Task to complete:
Please output all the entries word for word, without the pictures.

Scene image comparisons
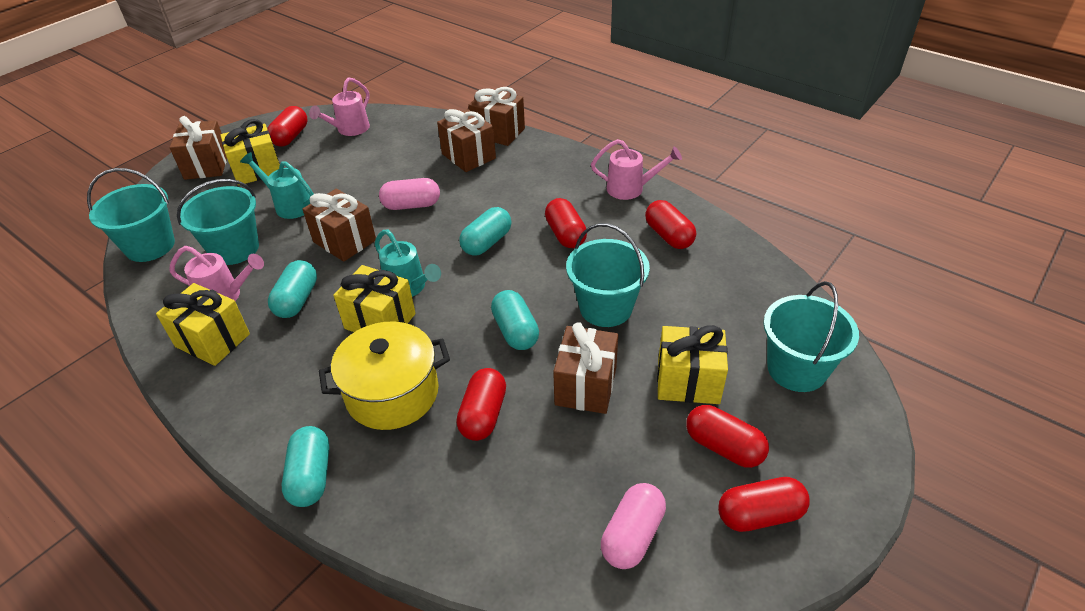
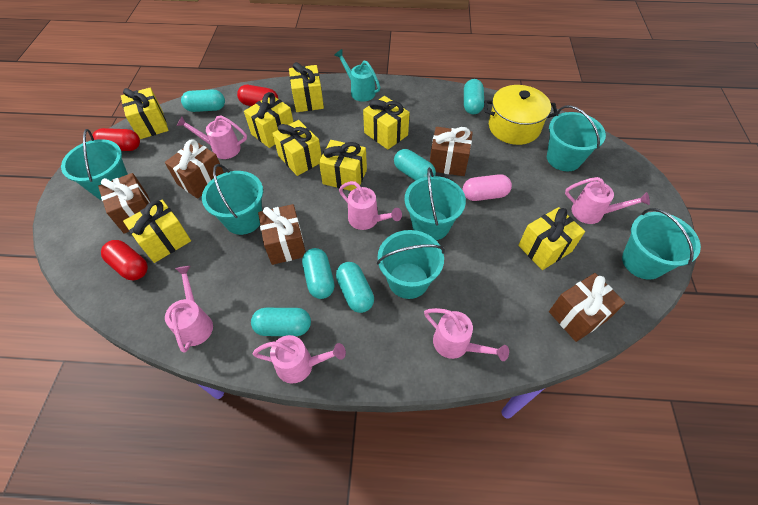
pink capsule: 2 -> 1
pink watering can: 3 -> 6
red capsule: 6 -> 3
turquoise bucket: 4 -> 6
turquoise capsule: 4 -> 6
turquoise watering can: 2 -> 1
yellow gift: 4 -> 8

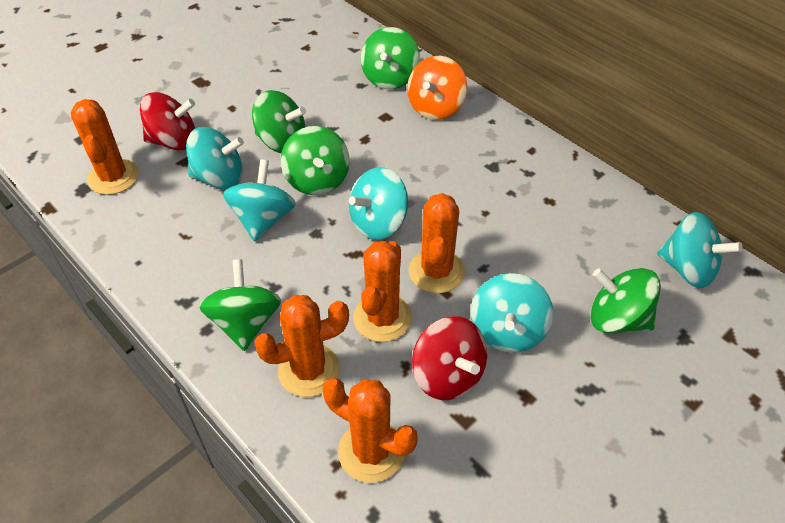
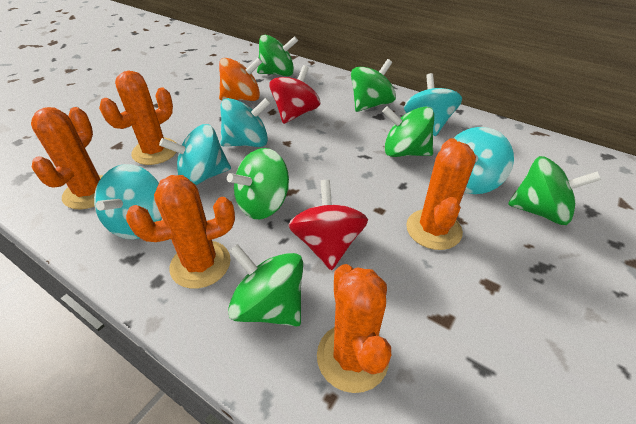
green spinning top: 5 -> 6

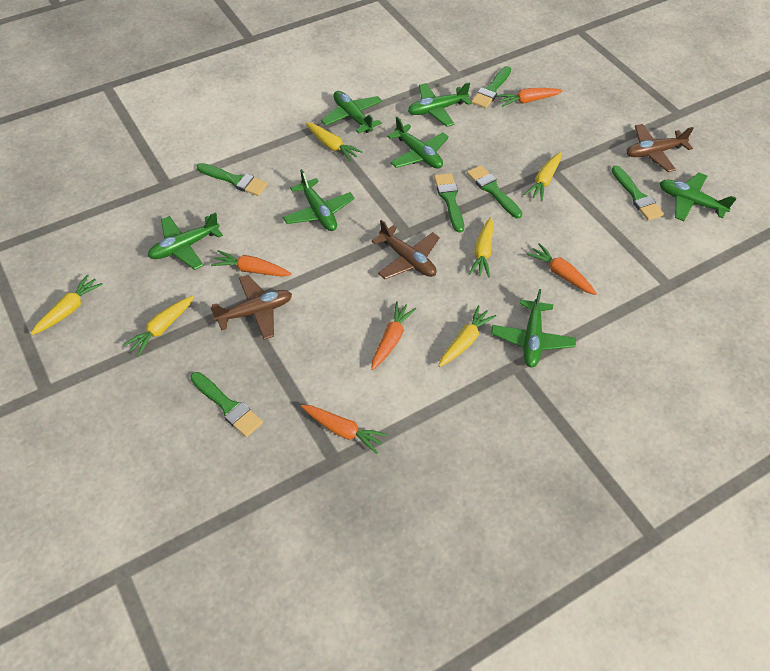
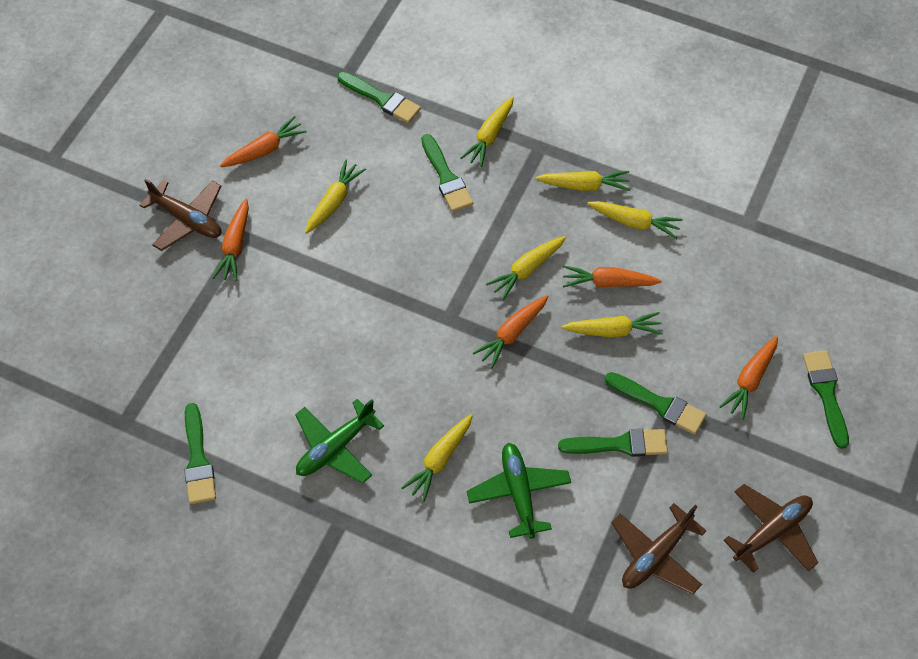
green plane: 7 -> 2
yellow carrot: 6 -> 7

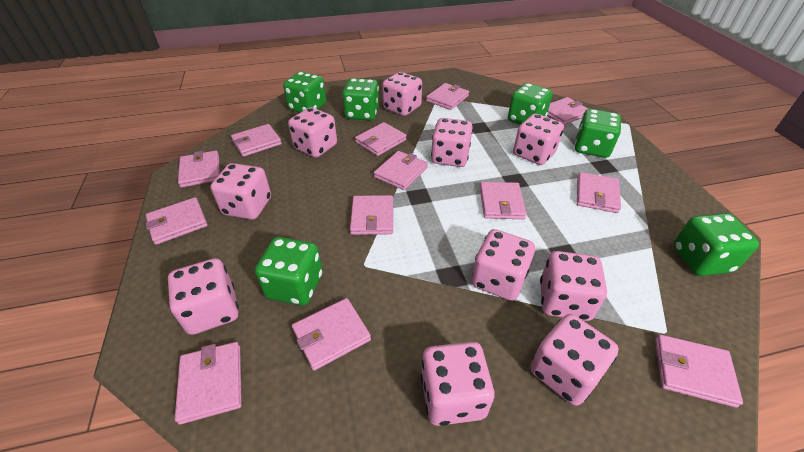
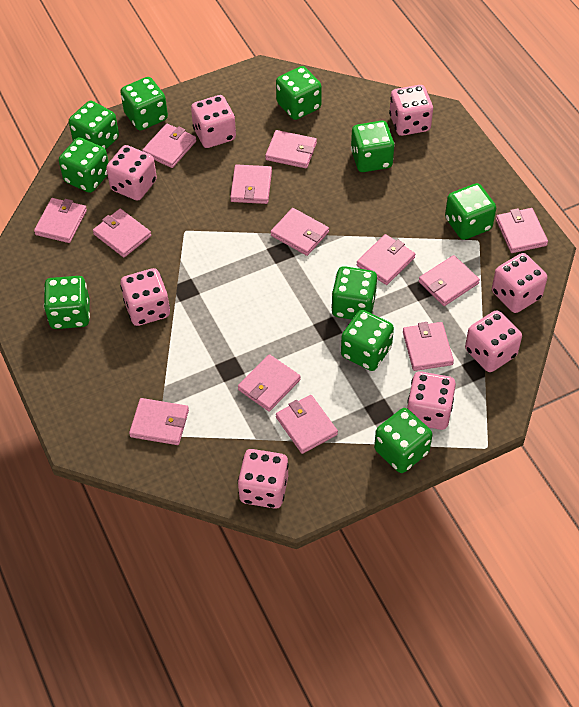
green dice: 6 -> 10
pink dice: 10 -> 8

Written response:
pink capsule: 2 -> 1
pink watering can: 3 -> 6
red capsule: 6 -> 3
turquoise bucket: 4 -> 6
turquoise capsule: 4 -> 6
turquoise watering can: 2 -> 1
yellow gift: 4 -> 8

green spinning top: 5 -> 6

green plane: 7 -> 2
yellow carrot: 6 -> 7

green dice: 6 -> 10
pink dice: 10 -> 8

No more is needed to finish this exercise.